⟨

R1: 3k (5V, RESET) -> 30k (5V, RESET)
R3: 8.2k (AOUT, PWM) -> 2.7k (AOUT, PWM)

⟩
⟨

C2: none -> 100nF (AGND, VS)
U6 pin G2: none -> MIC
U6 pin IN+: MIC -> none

⟩

**How to complete this task**
Produce a word-for-word copy of everything above from the line holding "C2: none -> 100nF (AGND, VS)" down to the line holding "U6 pin IN+: MIC -> none", with both of those lines kept.

**Exercise solution**
C2: none -> 100nF (AGND, VS)
U6 pin G2: none -> MIC
U6 pin IN+: MIC -> none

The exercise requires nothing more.